## SUPPLIED MATERIAL:
■ ■ ■ ■

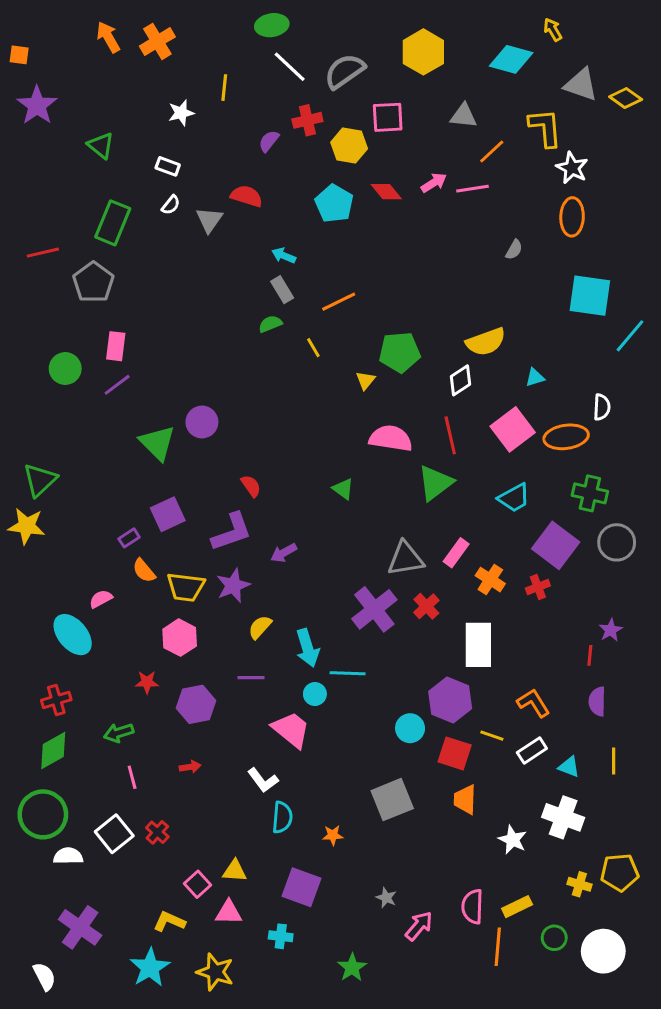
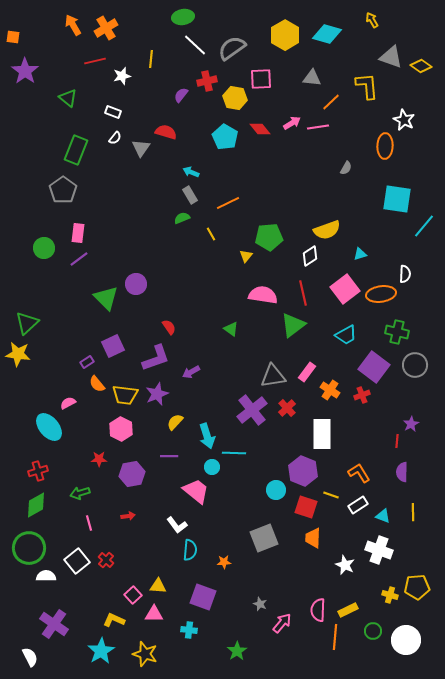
cyan diamond: (511, 59) -> (327, 34), moved
white star: (572, 168) -> (404, 120), moved
red line: (43, 253) -> (95, 61), moved

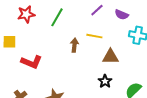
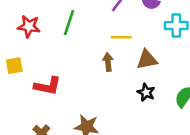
red star: (26, 14) -> (29, 26), turned 30
brown arrow: (74, 45) -> (108, 62), moved

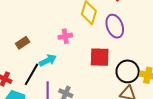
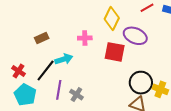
purple ellipse: (115, 26) -> (135, 36), turned -55
red square: (100, 57) -> (115, 52), moved

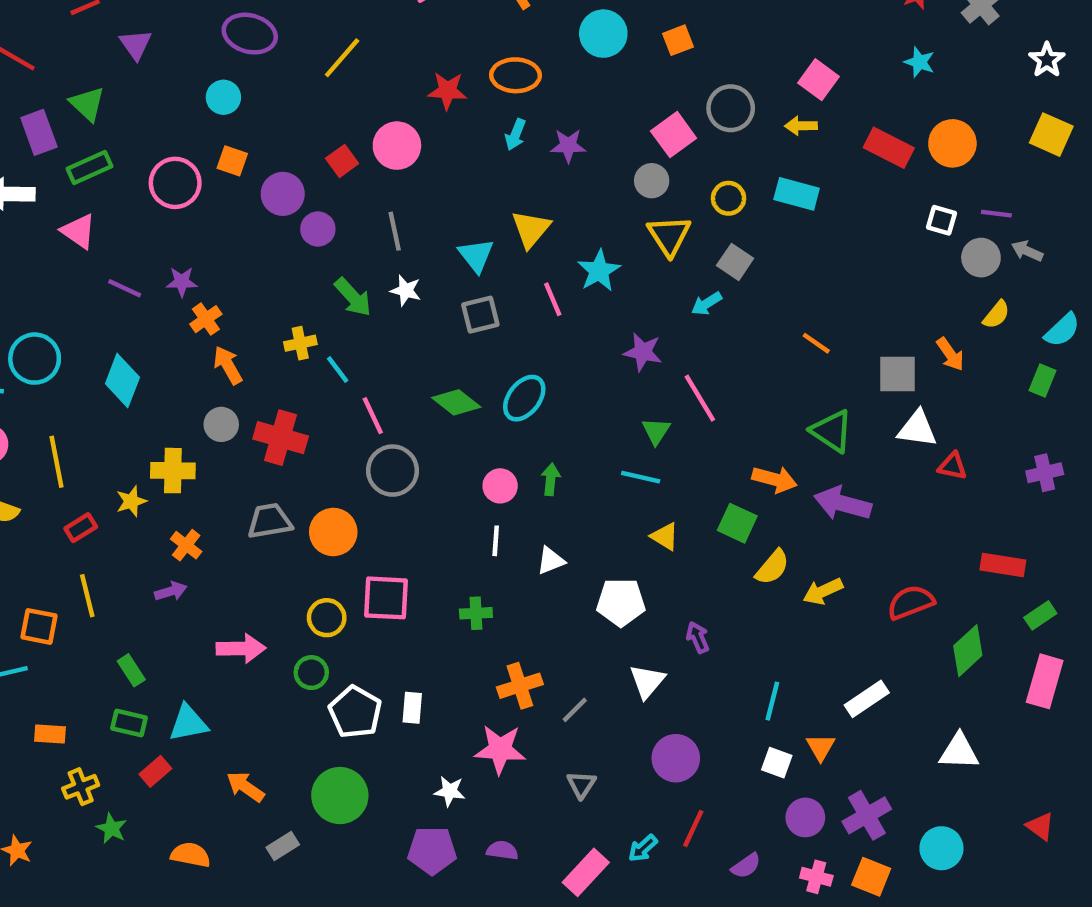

■ ■ ■ ■

## ACTION ITEM:
Return each record above as it stands. Pictures stay out.

## YOUR SOLUTION:
cyan diamond: (511, 59) -> (327, 34), moved
white star: (572, 168) -> (404, 120), moved
red line: (43, 253) -> (95, 61), moved

red star: (26, 14) -> (29, 26), turned 30
brown arrow: (74, 45) -> (108, 62), moved

purple ellipse: (115, 26) -> (135, 36), turned -55
red square: (100, 57) -> (115, 52), moved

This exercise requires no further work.